= Beginning of Section =

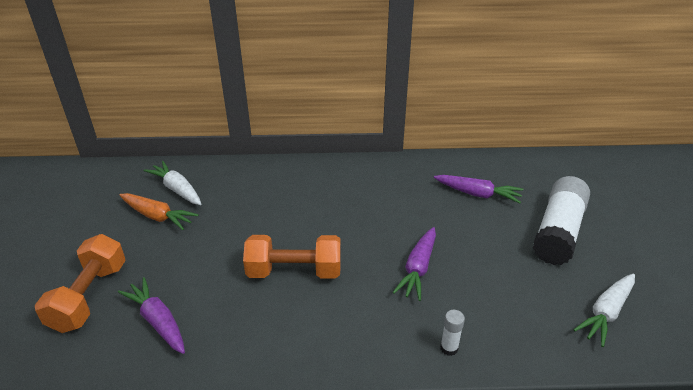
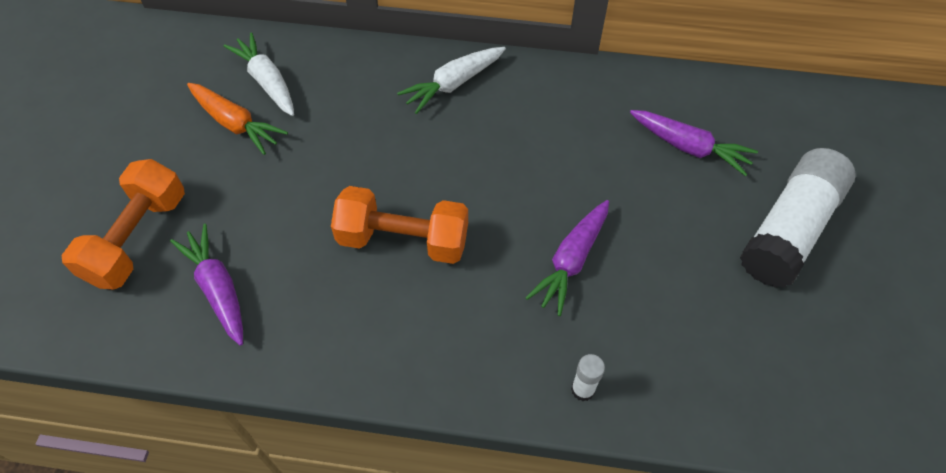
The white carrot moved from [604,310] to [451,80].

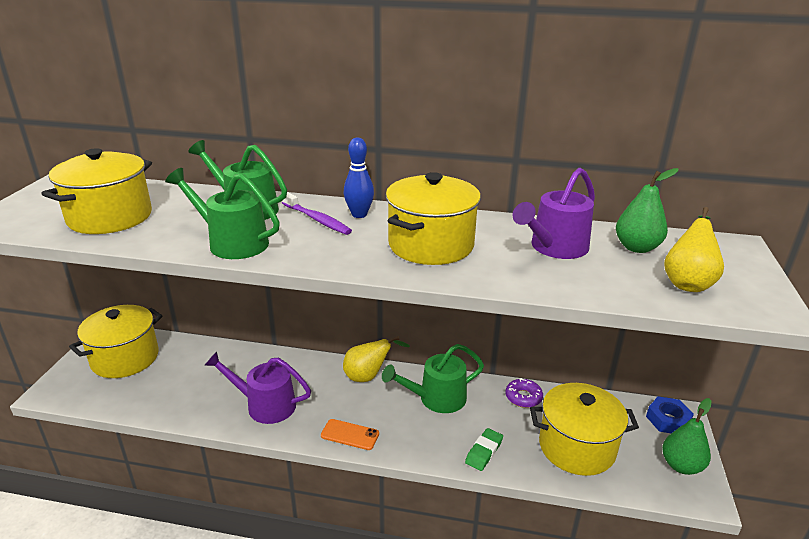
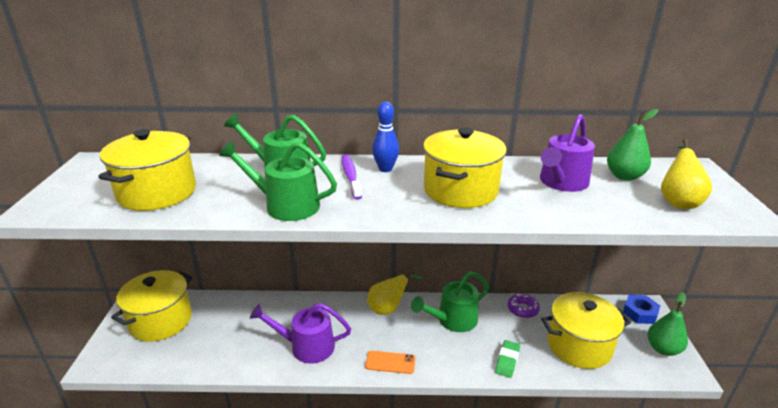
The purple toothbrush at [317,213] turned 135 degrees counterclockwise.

= End of Section =
= Beginning of Section =

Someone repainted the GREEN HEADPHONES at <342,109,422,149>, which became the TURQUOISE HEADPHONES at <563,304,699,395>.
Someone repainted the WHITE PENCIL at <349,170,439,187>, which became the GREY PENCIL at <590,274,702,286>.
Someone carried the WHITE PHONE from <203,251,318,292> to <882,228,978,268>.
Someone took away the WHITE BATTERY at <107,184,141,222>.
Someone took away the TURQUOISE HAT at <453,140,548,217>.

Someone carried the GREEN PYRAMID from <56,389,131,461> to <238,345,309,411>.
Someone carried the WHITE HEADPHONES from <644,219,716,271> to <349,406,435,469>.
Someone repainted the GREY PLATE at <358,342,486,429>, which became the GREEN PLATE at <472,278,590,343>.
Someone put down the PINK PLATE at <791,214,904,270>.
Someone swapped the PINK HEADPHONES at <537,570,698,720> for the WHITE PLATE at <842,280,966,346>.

= End of Section =

TASK DESCRIPTION:
Taking the listing above as the source, transcribe only the lines starting at the line with "Someone carried the WHITE PHONE" and going through the line with "Someone took away the WHITE", unaltered and with both ends included.

EXERCISE ANSWER:
Someone carried the WHITE PHONE from <203,251,318,292> to <882,228,978,268>.
Someone took away the WHITE BATTERY at <107,184,141,222>.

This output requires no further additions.